Extracted records »
========

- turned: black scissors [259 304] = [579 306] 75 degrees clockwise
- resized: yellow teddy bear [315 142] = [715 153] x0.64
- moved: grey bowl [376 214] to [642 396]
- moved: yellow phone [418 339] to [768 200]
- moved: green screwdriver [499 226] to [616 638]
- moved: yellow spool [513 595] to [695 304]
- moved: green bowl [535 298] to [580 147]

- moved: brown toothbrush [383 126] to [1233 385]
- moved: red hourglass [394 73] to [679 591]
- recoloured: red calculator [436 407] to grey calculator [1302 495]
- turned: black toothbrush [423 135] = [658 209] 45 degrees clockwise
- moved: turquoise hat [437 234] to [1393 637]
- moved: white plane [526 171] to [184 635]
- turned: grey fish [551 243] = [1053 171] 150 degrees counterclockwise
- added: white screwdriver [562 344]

========

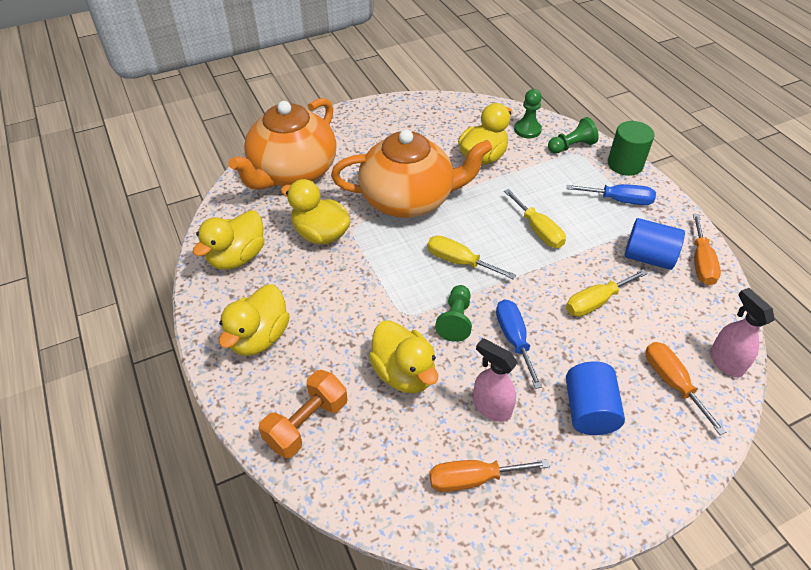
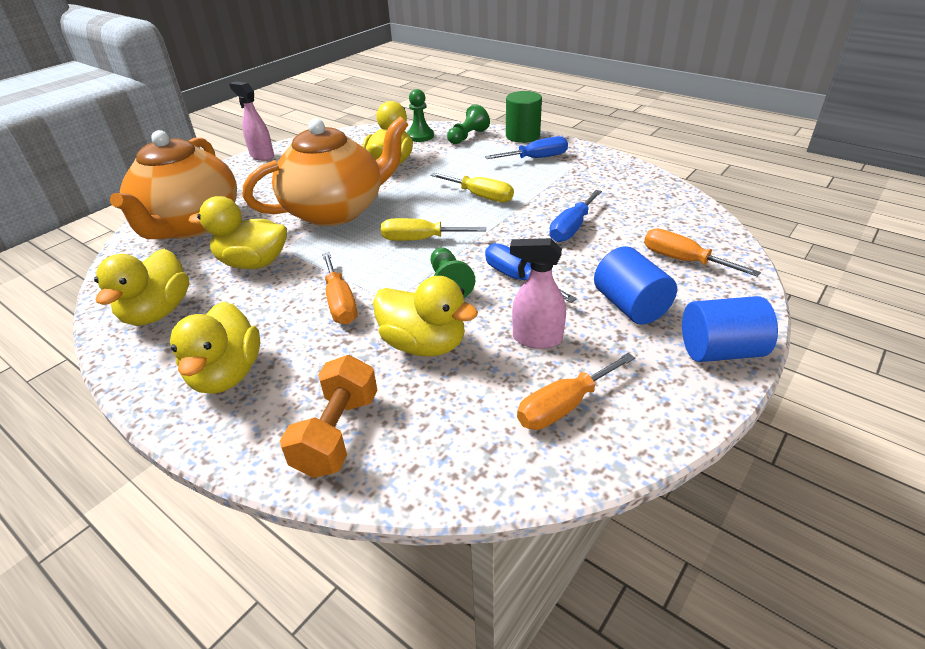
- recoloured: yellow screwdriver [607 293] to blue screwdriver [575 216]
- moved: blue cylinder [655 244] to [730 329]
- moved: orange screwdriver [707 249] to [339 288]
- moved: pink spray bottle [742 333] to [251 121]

========

Work item » Please, from the material above, copy only the lines from the line with "- moved: yellow phone [418 339] to [768 200]" up to and including the line with "- moved: yellow spool [513 595] to [695 304]", exactly as written.

Response to this exercise »
- moved: yellow phone [418 339] to [768 200]
- moved: green screwdriver [499 226] to [616 638]
- moved: yellow spool [513 595] to [695 304]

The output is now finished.